[Shape scene image sequences]
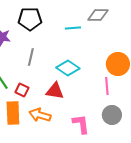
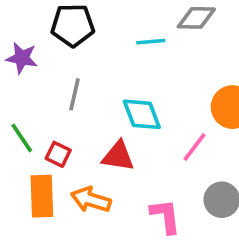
cyan diamond: (68, 68) -> (142, 114), turned 35
pink line: (107, 86) -> (194, 147), moved, turned 42

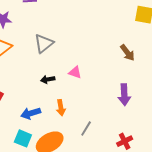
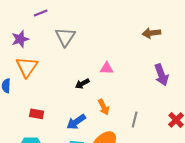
gray triangle: (44, 44) -> (65, 37), moved
brown arrow: (127, 53) -> (151, 33), turned 138

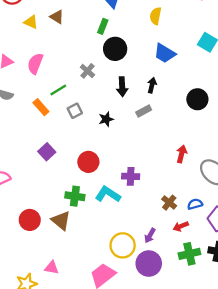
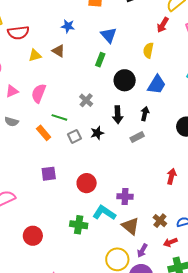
yellow triangle: (31, 22) -> (35, 55), turned -40
black circle: (115, 49) -> (125, 80), moved
blue trapezoid: (165, 53) -> (157, 85), turned -90
green line: (58, 90) -> (59, 117), turned 49
black star: (106, 119) -> (97, 133), moved
purple square: (47, 152) -> (49, 174), turned 35
green cross: (75, 196) -> (79, 225), moved
brown triangle: (61, 221) -> (130, 226), moved

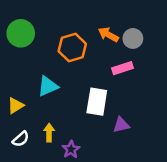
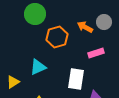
green circle: (21, 33) -> (35, 14), moved
gray circle: (133, 38) -> (104, 22), moved

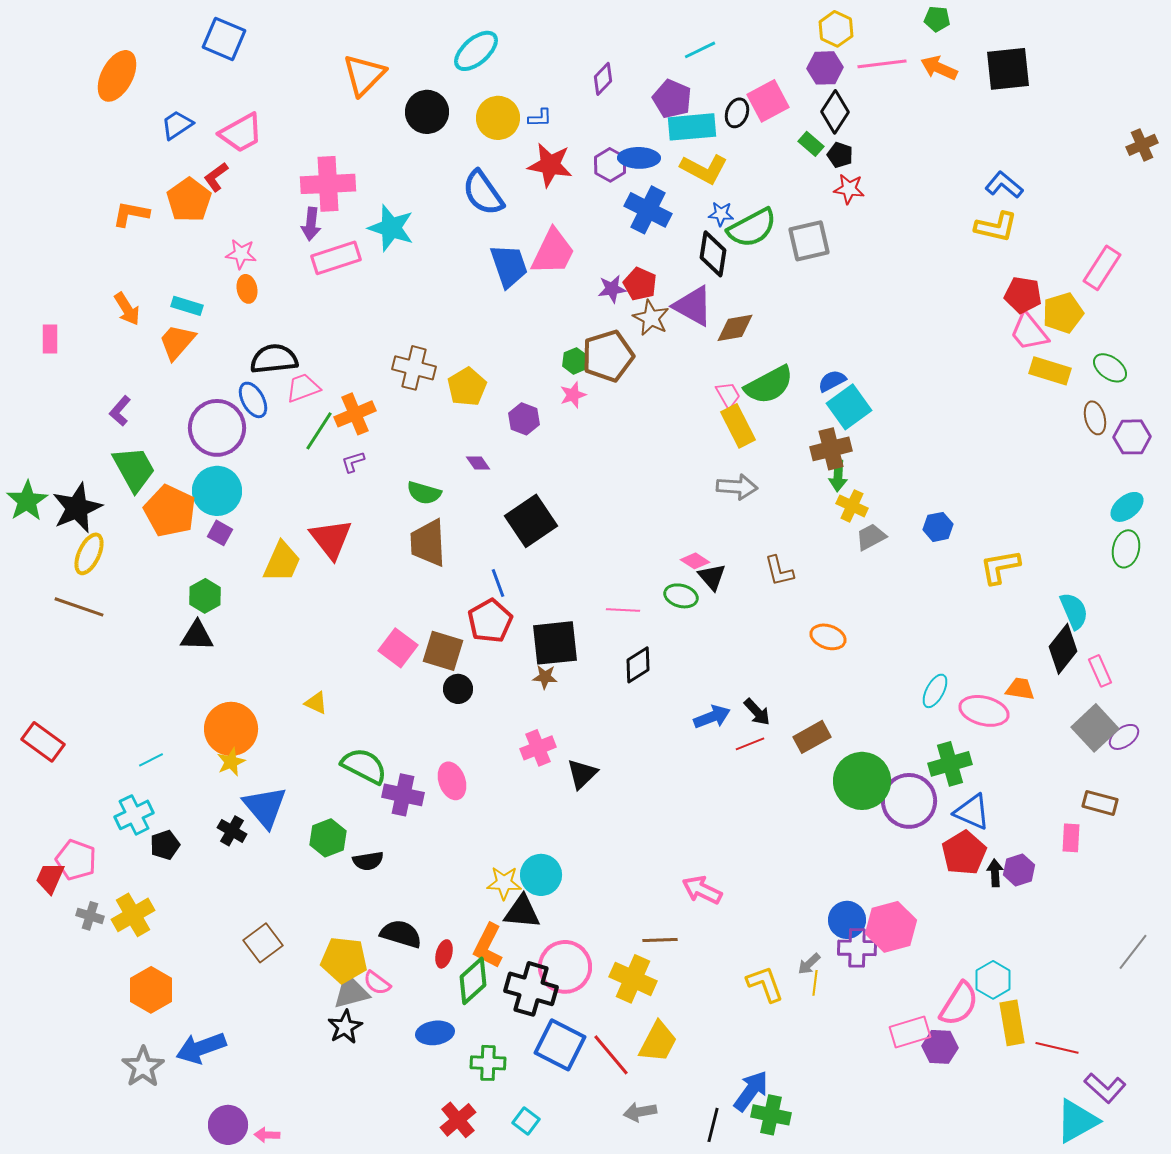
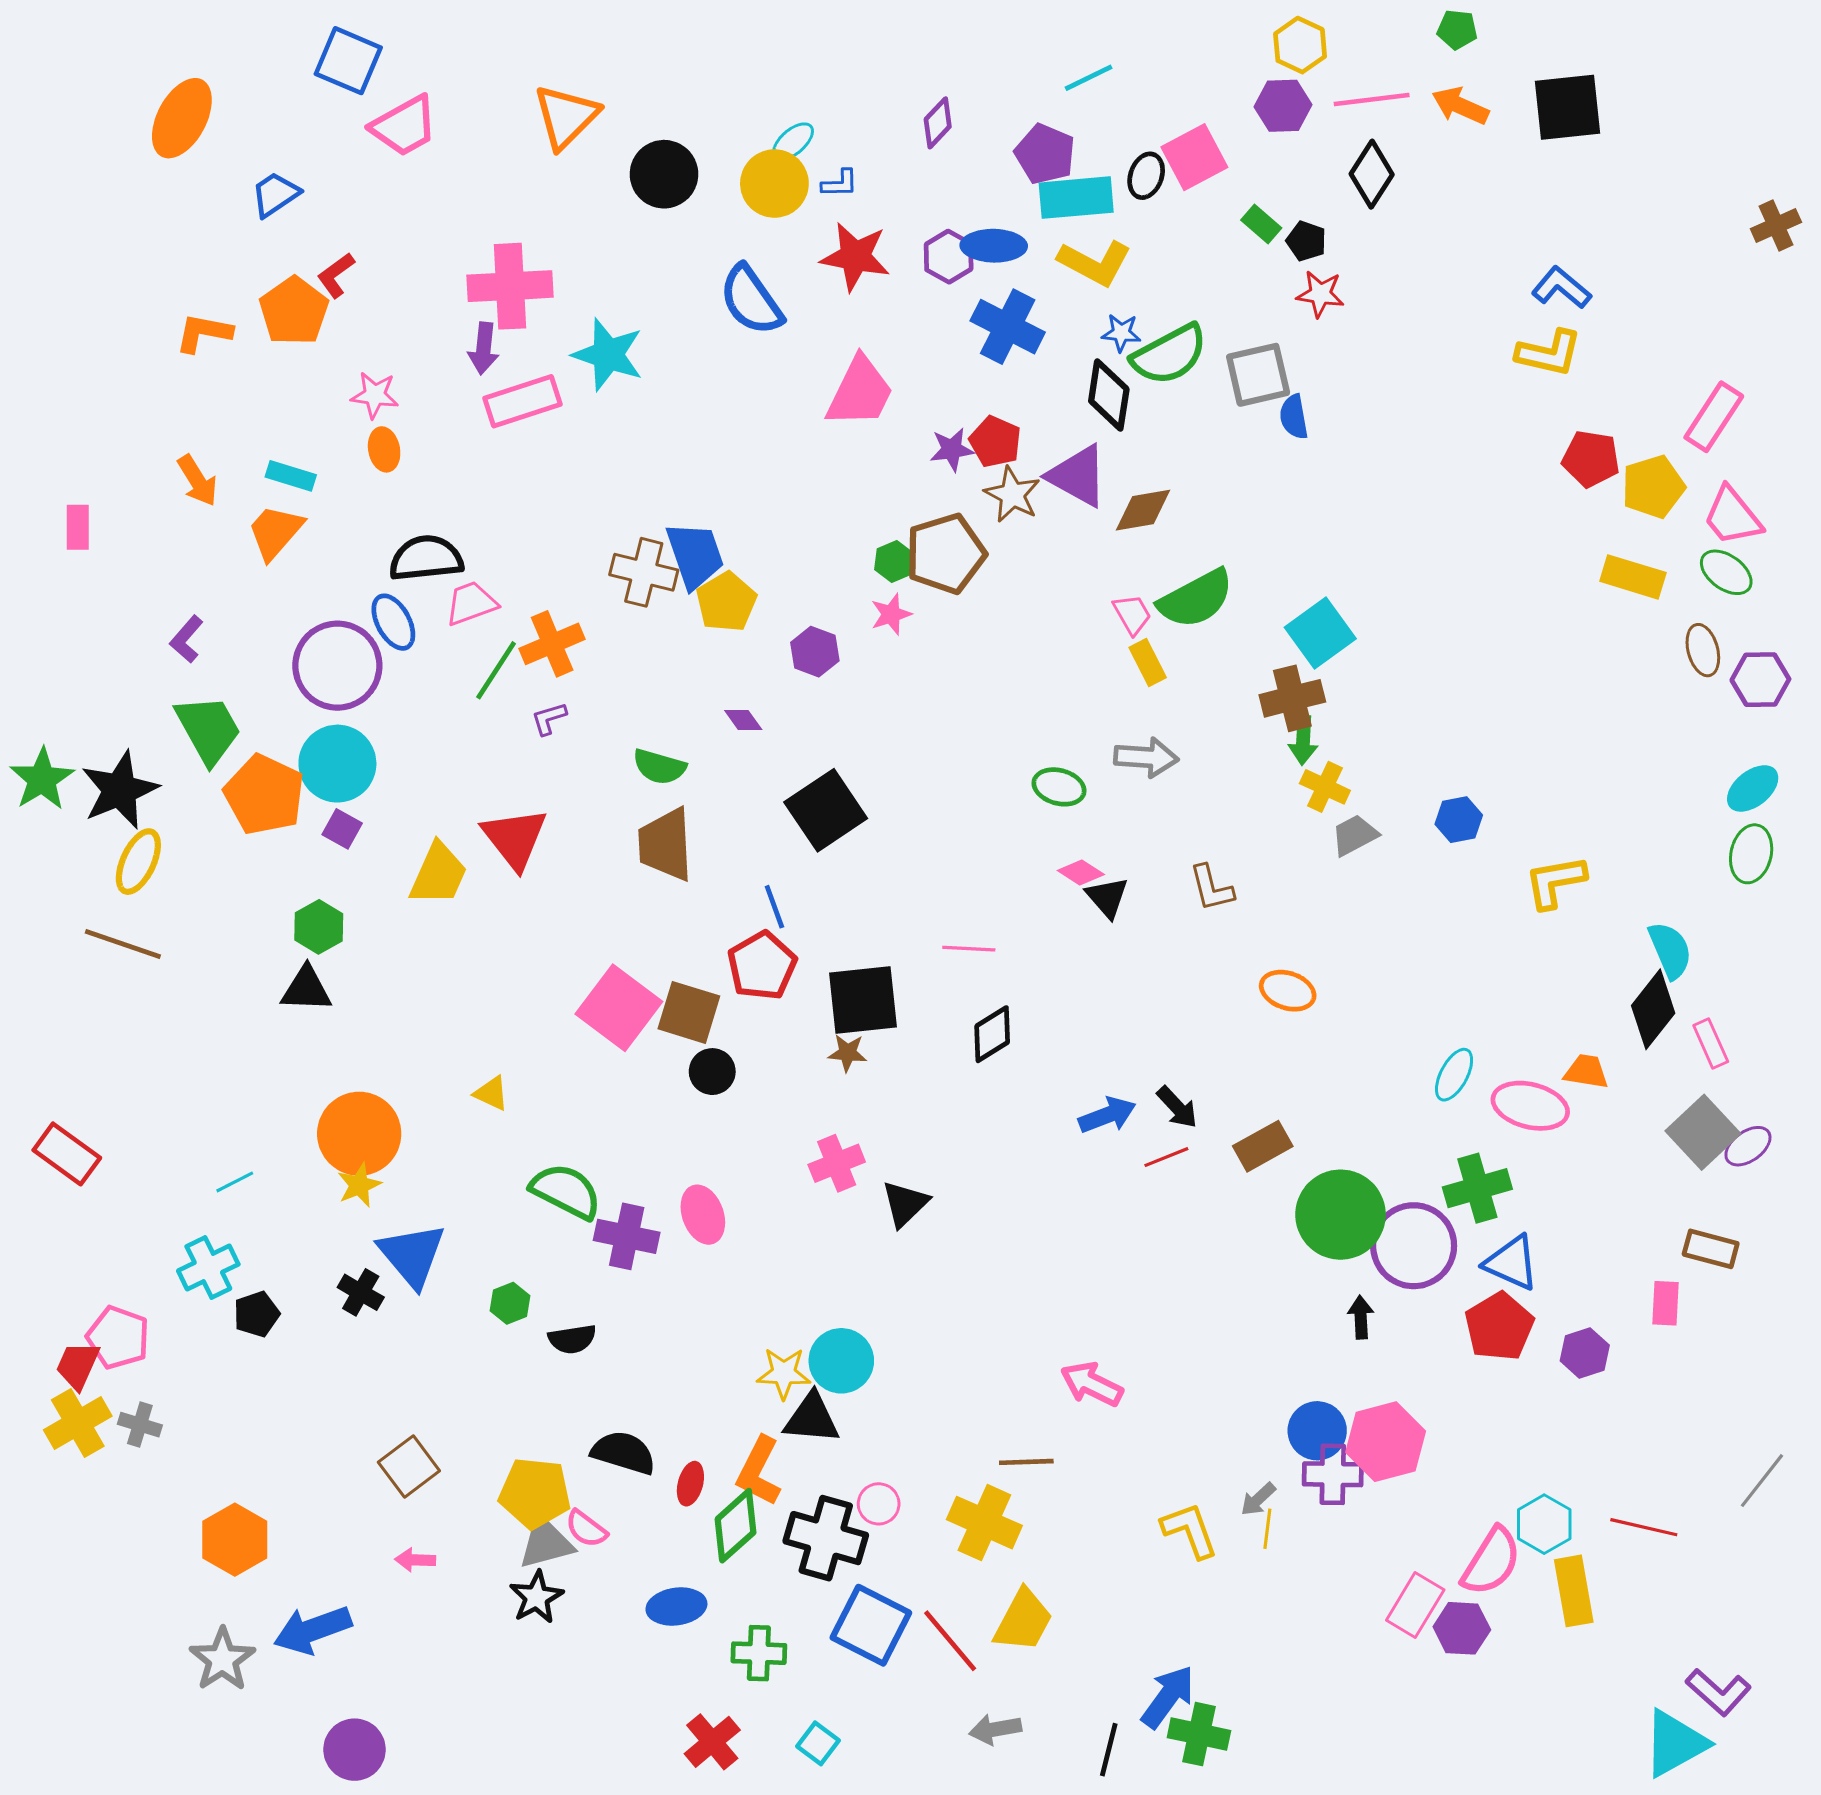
cyan ellipse: (476, 51) -> (793, 142), moved, size x0.6
black diamond: (835, 112) -> (1372, 174), moved
pink trapezoid: (241, 133) -> (404, 126), moved
blue trapezoid: (509, 266) -> (695, 555), moved
pink trapezoid: (1029, 332) -> (1732, 516), moved
blue semicircle: (832, 381) -> (1294, 417), moved, turned -72
yellow rectangle: (738, 426) -> (1148, 663), size x0.7
green ellipse: (681, 596) -> (1059, 787), moved
pink square: (398, 648) -> (619, 1008), size x1.4
green hexagon: (328, 838) -> (510, 1303), size x0.7
black arrow: (995, 873) -> (1361, 1317), moved
yellow cross: (133, 915) -> (78, 1423), moved
pink circle: (565, 967) -> (879, 1504), size x0.5
pink rectangle: (910, 1032) -> (1415, 1605), turned -42
red line: (1057, 1048) -> (1644, 1527), moved
pink arrow: (267, 1135) -> (415, 1560), moved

# Problem statement:
An exact transcription is needed of the lines from the one with "yellow triangle: (31, 22)" to the one with "yellow rectangle: (738, 426)" above, both ends included, with pictures left out.

# Result for this task:
yellow triangle: (31, 22) -> (35, 55), turned -40
black circle: (115, 49) -> (125, 80), moved
blue trapezoid: (165, 53) -> (157, 85), turned -90
green line: (58, 90) -> (59, 117), turned 49
black star: (106, 119) -> (97, 133), moved
purple square: (47, 152) -> (49, 174), turned 35
green cross: (75, 196) -> (79, 225), moved
brown triangle: (61, 221) -> (130, 226), moved

green circle: (21, 33) -> (35, 14), moved
gray circle: (133, 38) -> (104, 22), moved

cyan ellipse: (476, 51) -> (793, 142), moved, size x0.6
black diamond: (835, 112) -> (1372, 174), moved
pink trapezoid: (241, 133) -> (404, 126), moved
blue trapezoid: (509, 266) -> (695, 555), moved
pink trapezoid: (1029, 332) -> (1732, 516), moved
blue semicircle: (832, 381) -> (1294, 417), moved, turned -72
yellow rectangle: (738, 426) -> (1148, 663), size x0.7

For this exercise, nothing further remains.